_Task item_. Each line that contains the string "turquoise" counts once; report how many such lines appear in the data, as a number only.
··· Dataset content ···
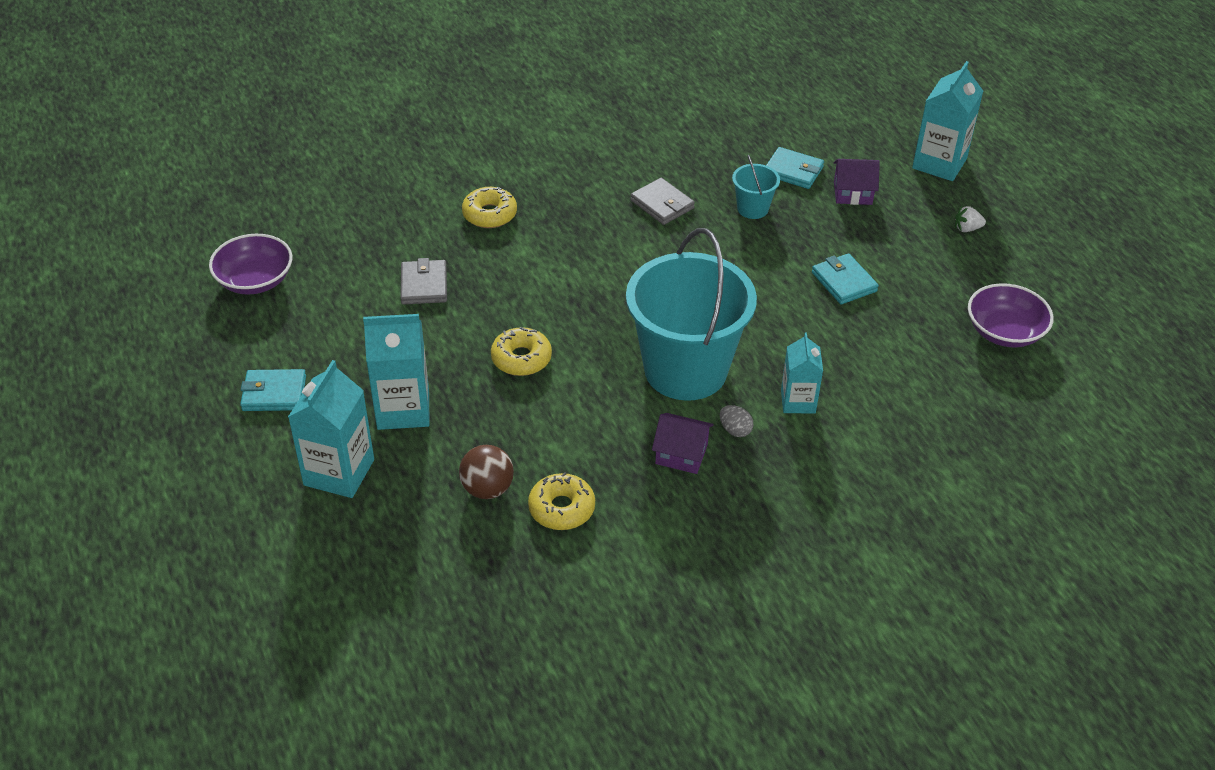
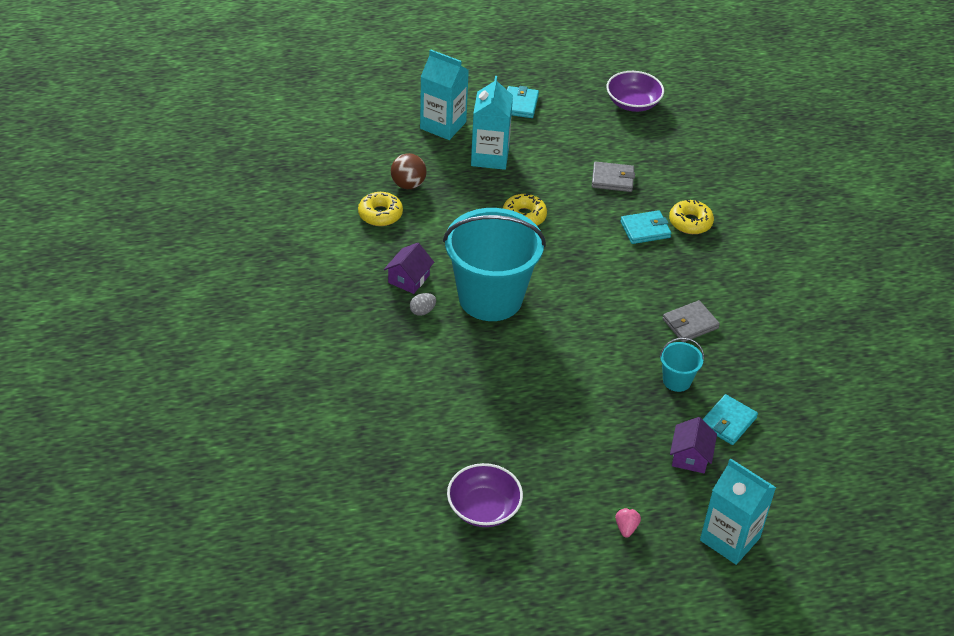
camera: 100 degrees right, 0 degrees up
turquoise carton [781,332,823,414] -> none
turquoise wallet [812,253,879,304] -> turquoise wallet moved to [620,210,671,244]
white strawberry [955,206,986,232] -> pink strawberry [615,508,641,538]

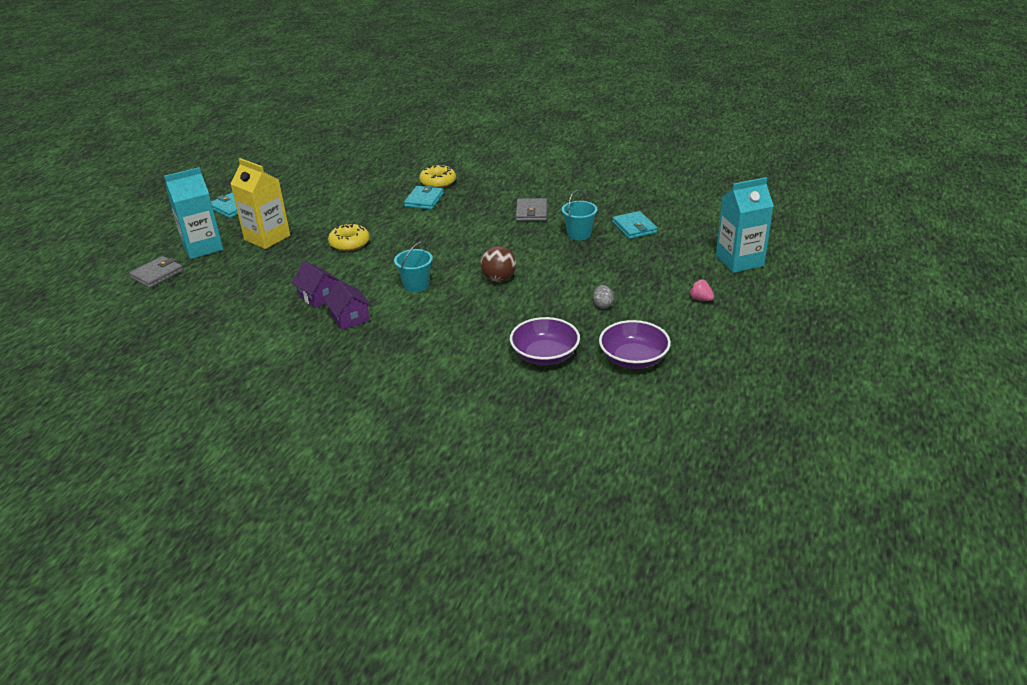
camera: 55 degrees left, 10 degrees down
yellow donut [358,192,403,226] -> none
brown ball [391,153,427,189] -> brown ball moved to [480,246,516,282]
grey egg [410,293,436,316] -> grey egg moved to [593,285,614,309]
turquoise bucket [443,208,546,321] -> turquoise bucket [394,241,433,292], size x0.42
turquoise carton [471,76,513,170] -> yellow carton [230,158,290,249]
grey wallet [592,162,635,192] -> grey wallet moved to [129,256,183,288]
purple bowl [606,71,664,112] -> purple bowl moved to [510,317,580,365]
purple house [670,417,717,473] -> purple house moved to [292,261,341,308]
···
_Answer for the task_. 4